INPUT MATERIAL.
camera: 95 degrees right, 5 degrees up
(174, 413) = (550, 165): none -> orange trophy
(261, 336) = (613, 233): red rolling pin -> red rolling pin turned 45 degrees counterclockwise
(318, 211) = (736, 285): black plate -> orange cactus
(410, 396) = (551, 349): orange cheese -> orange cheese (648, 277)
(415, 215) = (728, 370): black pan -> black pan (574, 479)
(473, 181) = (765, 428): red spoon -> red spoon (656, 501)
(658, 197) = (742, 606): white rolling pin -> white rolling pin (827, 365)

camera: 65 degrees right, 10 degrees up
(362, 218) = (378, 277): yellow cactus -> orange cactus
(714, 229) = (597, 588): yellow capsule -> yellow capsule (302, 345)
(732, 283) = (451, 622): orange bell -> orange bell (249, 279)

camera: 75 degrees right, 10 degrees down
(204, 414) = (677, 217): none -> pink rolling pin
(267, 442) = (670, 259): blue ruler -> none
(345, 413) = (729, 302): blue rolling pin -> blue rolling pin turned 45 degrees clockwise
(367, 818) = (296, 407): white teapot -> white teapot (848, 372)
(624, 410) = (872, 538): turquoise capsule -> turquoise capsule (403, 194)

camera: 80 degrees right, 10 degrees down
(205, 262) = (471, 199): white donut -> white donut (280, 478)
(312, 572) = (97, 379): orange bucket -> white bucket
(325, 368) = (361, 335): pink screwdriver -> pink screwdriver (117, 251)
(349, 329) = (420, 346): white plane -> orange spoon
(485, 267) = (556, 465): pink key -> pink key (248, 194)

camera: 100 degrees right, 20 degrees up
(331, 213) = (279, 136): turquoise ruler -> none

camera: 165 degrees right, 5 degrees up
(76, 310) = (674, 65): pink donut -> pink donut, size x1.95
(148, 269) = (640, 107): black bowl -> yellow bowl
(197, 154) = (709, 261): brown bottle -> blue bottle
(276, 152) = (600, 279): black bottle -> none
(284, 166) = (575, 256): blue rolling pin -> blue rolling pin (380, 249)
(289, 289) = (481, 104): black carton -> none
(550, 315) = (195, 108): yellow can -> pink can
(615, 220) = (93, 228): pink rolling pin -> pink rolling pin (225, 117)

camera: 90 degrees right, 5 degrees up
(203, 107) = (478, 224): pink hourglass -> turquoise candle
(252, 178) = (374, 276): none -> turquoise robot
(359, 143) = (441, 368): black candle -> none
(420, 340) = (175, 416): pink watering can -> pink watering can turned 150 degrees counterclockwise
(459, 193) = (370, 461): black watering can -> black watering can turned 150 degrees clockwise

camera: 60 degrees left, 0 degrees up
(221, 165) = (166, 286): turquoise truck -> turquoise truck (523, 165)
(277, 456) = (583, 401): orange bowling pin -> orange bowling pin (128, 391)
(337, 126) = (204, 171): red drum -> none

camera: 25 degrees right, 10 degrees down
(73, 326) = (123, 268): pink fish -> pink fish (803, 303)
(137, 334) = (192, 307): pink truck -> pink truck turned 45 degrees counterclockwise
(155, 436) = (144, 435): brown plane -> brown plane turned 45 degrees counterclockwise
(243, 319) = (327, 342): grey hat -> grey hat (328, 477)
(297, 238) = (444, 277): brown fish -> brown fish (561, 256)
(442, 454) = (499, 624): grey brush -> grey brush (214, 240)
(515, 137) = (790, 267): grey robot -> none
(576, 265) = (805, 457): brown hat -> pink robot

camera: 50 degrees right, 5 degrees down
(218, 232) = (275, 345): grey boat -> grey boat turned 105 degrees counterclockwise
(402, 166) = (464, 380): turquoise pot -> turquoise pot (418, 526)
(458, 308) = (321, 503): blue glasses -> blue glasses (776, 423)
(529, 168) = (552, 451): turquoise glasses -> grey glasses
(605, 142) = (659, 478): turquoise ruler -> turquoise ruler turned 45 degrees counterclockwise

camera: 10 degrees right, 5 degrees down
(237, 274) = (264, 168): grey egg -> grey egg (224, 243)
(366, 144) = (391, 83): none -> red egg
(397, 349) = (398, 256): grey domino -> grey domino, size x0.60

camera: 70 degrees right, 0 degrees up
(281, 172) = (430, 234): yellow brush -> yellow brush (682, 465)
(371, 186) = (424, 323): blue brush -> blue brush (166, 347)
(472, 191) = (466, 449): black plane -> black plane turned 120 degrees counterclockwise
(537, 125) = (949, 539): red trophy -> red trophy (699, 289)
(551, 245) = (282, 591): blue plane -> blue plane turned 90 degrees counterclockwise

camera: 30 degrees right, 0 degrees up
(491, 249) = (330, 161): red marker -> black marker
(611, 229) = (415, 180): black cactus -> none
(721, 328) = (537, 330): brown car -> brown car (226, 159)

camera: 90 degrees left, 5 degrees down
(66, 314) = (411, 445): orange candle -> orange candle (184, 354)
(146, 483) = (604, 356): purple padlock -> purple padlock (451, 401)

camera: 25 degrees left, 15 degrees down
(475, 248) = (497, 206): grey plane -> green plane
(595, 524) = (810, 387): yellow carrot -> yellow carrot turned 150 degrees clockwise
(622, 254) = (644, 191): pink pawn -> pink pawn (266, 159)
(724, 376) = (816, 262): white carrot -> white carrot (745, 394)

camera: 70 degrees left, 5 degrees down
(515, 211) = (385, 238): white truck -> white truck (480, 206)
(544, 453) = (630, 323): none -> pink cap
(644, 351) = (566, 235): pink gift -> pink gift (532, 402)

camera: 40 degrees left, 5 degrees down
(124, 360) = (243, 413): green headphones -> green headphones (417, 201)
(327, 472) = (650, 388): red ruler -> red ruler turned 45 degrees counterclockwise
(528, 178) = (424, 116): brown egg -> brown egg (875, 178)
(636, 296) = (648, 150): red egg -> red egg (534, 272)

WORK INSTRUCTIONS.
Leave out every line above except those from the line with "(284, 166) = (575, 256): blue" up to and including the line with "(221, 165) = (166, 286): turquoise", and copy those exactly.

YOUR SOLUTION.
(284, 166) = (575, 256): blue rolling pin -> blue rolling pin (380, 249)
(289, 289) = (481, 104): black carton -> none
(550, 315) = (195, 108): yellow can -> pink can
(615, 220) = (93, 228): pink rolling pin -> pink rolling pin (225, 117)

camera: 90 degrees right, 5 degrees up
(203, 107) = (478, 224): pink hourglass -> turquoise candle
(252, 178) = (374, 276): none -> turquoise robot
(359, 143) = (441, 368): black candle -> none
(420, 340) = (175, 416): pink watering can -> pink watering can turned 150 degrees counterclockwise
(459, 193) = (370, 461): black watering can -> black watering can turned 150 degrees clockwise

camera: 60 degrees left, 0 degrees up
(221, 165) = (166, 286): turquoise truck -> turquoise truck (523, 165)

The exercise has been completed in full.